Count the lines in the material below that contain the string "streetlight", treating uppercase and lowercase letters as distinct. Give only the resulting number.

-------- DATA TO EXAMINE --------

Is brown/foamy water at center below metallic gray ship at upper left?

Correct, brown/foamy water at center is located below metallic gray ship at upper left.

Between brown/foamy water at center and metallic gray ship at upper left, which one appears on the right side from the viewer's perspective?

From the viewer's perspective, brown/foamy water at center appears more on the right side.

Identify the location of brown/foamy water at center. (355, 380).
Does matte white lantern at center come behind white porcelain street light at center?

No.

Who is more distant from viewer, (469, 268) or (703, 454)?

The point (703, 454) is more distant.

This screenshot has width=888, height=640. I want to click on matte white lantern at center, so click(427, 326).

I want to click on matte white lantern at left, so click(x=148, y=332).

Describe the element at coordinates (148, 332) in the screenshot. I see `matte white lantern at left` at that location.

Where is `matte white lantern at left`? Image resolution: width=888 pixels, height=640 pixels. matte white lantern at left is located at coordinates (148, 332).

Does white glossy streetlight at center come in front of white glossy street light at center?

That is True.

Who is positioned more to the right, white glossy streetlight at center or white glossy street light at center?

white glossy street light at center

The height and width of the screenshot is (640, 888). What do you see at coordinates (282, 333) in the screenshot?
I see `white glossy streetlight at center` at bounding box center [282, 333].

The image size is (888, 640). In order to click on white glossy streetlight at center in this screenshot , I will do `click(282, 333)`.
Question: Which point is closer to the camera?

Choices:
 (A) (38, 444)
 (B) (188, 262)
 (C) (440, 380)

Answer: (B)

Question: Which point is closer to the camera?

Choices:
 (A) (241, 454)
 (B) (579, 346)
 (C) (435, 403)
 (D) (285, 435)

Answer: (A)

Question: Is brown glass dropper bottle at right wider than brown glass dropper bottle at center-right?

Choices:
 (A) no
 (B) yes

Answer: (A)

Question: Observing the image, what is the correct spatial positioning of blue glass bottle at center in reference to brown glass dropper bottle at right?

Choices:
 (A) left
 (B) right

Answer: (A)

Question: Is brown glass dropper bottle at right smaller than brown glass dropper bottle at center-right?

--------

ANSWER TO THIS TASK
4